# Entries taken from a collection
BEGIN
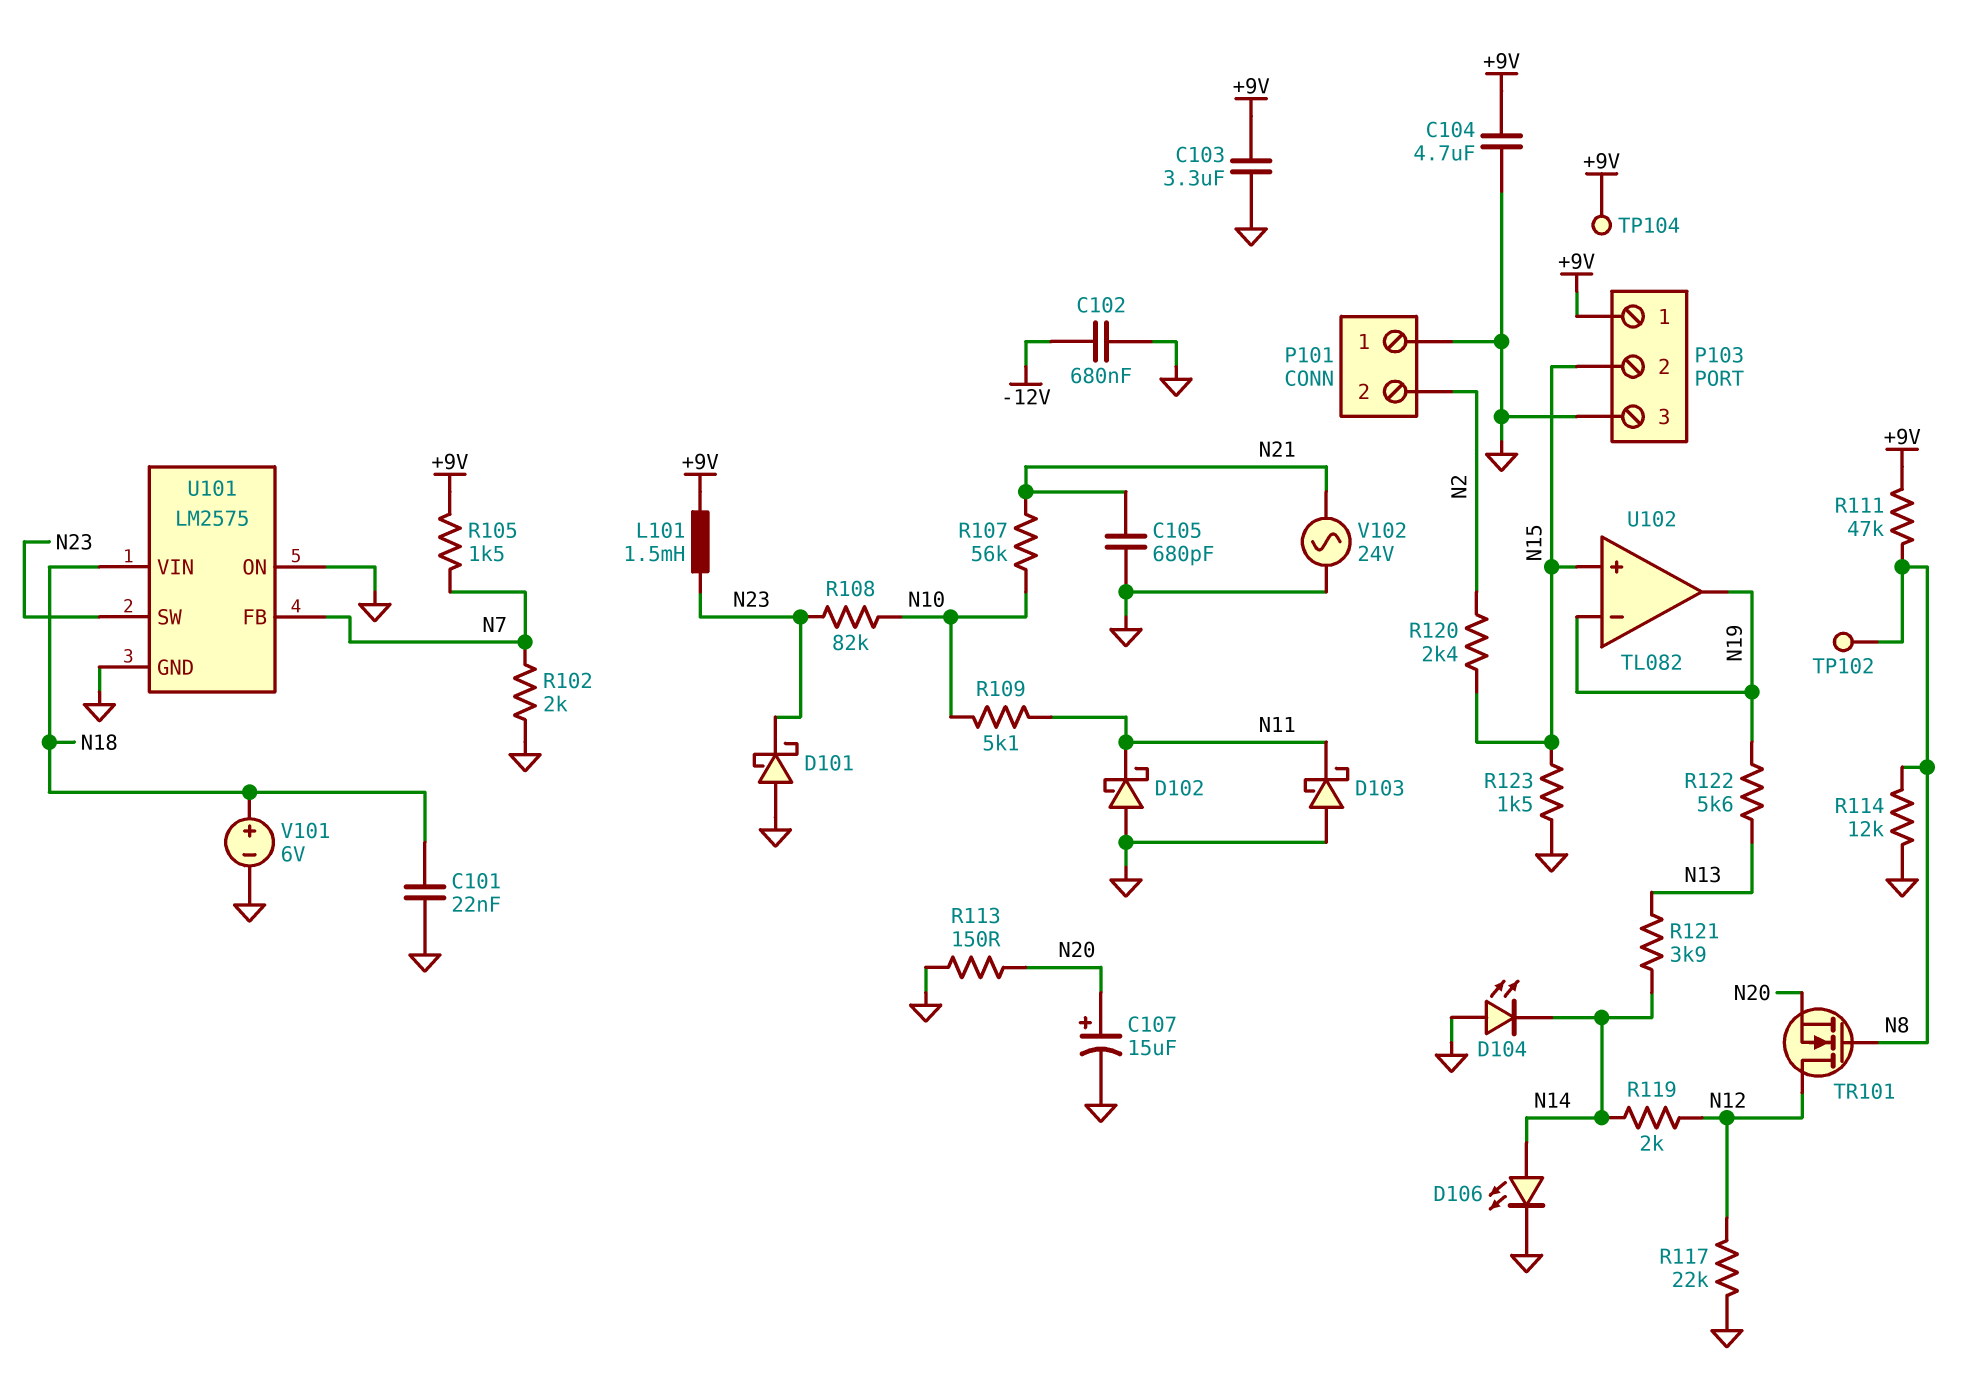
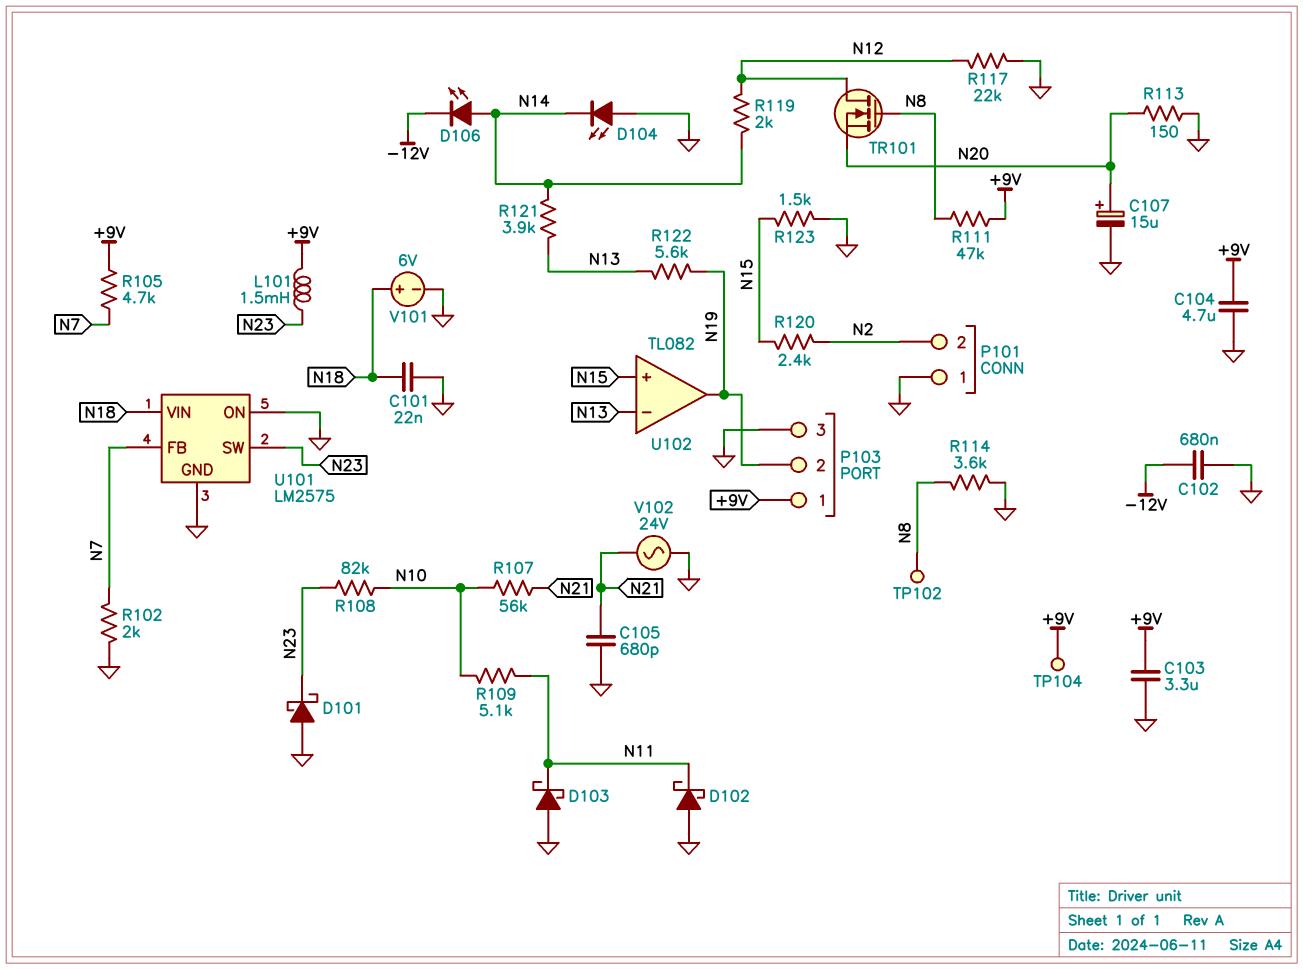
D106: LED (A N14, K GND) -> LED (A N14, K -12V)
P103 pin 2: N15 -> N19
R105: 1.5k (+9V, N7) -> 4.7k (+9V, N7)
R114: 12k (GND, N8) -> 3.6k (GND, N8)
U102 pin in-: N19 -> N13

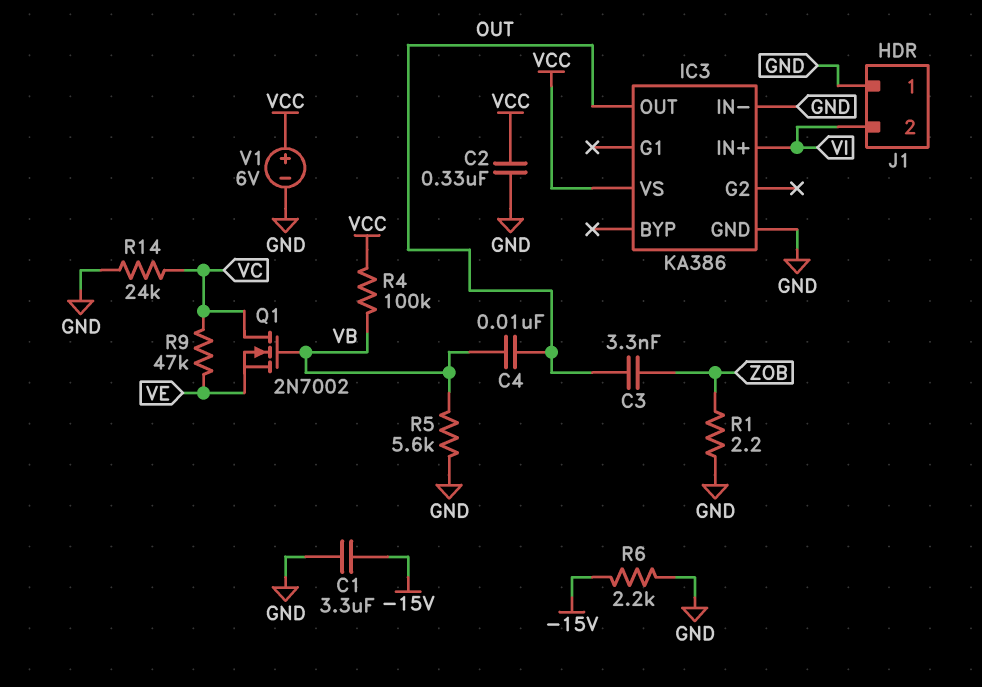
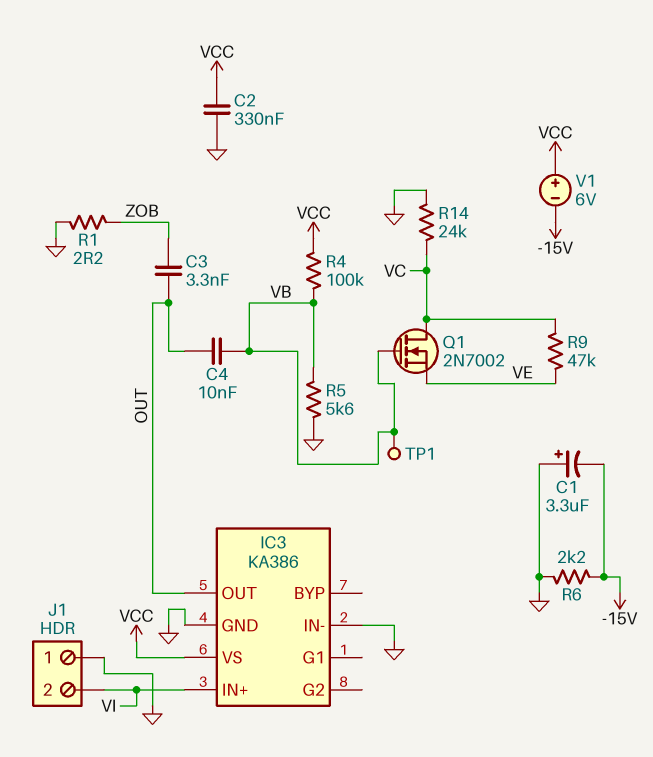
C1: 3.3uF (-15V, GND) -> 3.3uF (plus GND, minus -15V)
TP1: none -> test point (VB)
V1: 6V (plus VCC, minus GND) -> 6V (plus VCC, minus -15V)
END
# Required work
Leaving aside the images, write out the entries above word for word.

# Task result
D106: LED (A N14, K GND) -> LED (A N14, K -12V)
P103 pin 2: N15 -> N19
R105: 1.5k (+9V, N7) -> 4.7k (+9V, N7)
R114: 12k (GND, N8) -> 3.6k (GND, N8)
U102 pin in-: N19 -> N13

C1: 3.3uF (-15V, GND) -> 3.3uF (plus GND, minus -15V)
TP1: none -> test point (VB)
V1: 6V (plus VCC, minus GND) -> 6V (plus VCC, minus -15V)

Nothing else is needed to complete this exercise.